__TASK PROMPT__:
For the data below, give again exactly the lines from the one containing "green apple: 1 -> 0" through the one containing "black headphones: 0 -> 1", both ends included, and no others.

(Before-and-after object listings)
== Segment start ==
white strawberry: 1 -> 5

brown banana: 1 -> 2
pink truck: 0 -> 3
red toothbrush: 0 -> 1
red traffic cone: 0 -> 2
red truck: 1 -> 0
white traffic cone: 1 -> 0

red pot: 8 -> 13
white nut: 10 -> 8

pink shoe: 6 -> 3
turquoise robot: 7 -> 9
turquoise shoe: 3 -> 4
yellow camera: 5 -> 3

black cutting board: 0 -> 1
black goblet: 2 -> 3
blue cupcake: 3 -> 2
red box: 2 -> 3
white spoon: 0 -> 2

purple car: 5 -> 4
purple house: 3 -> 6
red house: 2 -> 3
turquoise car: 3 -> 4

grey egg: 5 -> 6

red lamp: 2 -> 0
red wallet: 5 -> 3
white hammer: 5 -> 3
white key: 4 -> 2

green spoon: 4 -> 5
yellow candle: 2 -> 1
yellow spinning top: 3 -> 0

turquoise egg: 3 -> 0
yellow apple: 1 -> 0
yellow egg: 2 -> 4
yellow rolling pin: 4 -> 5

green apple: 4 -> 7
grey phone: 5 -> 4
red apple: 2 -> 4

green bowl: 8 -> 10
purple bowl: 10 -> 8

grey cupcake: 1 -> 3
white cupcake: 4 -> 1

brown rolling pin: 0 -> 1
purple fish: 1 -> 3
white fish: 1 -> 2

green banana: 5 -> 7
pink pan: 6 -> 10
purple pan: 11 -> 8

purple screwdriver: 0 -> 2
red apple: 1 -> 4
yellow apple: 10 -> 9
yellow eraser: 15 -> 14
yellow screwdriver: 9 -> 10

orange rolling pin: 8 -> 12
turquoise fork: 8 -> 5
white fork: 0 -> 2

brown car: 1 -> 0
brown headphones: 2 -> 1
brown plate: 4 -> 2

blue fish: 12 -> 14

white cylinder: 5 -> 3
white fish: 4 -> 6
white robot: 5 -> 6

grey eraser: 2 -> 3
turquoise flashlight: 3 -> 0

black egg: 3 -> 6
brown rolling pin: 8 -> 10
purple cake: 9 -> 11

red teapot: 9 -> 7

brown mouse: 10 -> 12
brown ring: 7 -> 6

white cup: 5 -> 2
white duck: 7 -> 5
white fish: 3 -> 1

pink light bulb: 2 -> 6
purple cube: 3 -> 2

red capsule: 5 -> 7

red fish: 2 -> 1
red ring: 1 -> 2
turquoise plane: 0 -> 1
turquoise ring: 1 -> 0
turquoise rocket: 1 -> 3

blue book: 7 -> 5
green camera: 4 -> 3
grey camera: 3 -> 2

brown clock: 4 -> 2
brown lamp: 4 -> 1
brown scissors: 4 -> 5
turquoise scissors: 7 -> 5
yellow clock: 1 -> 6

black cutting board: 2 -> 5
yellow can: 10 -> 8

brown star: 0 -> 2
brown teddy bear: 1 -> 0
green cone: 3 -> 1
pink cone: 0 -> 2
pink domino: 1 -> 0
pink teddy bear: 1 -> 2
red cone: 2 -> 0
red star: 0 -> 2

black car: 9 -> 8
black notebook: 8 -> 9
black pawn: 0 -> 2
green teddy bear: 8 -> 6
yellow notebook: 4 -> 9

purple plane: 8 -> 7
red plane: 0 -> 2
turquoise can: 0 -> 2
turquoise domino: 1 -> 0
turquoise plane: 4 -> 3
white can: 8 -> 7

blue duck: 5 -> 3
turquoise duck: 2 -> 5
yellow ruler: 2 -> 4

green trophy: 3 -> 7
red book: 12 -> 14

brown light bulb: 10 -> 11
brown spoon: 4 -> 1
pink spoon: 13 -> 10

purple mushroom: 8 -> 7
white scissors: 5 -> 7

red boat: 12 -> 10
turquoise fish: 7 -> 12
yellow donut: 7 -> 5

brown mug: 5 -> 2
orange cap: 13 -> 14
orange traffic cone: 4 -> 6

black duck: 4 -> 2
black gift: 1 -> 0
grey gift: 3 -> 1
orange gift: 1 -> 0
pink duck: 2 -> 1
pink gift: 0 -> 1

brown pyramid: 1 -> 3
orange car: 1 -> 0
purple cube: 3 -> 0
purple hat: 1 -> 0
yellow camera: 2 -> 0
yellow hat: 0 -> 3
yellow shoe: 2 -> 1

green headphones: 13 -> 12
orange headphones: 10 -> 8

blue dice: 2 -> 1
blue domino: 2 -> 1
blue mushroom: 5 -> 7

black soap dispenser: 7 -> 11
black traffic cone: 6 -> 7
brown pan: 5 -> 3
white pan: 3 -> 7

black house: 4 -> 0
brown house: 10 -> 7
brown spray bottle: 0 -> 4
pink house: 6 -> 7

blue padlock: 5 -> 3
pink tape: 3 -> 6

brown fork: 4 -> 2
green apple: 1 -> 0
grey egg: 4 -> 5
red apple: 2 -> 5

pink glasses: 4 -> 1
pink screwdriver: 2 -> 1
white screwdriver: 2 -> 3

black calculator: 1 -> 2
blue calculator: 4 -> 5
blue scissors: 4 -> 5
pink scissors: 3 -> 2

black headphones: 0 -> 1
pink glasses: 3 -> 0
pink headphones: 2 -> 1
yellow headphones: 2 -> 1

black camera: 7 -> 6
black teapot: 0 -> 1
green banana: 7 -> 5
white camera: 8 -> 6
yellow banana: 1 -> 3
== Segment end ==
__OUTPUT BELOW__:
green apple: 1 -> 0
grey egg: 4 -> 5
red apple: 2 -> 5

pink glasses: 4 -> 1
pink screwdriver: 2 -> 1
white screwdriver: 2 -> 3

black calculator: 1 -> 2
blue calculator: 4 -> 5
blue scissors: 4 -> 5
pink scissors: 3 -> 2

black headphones: 0 -> 1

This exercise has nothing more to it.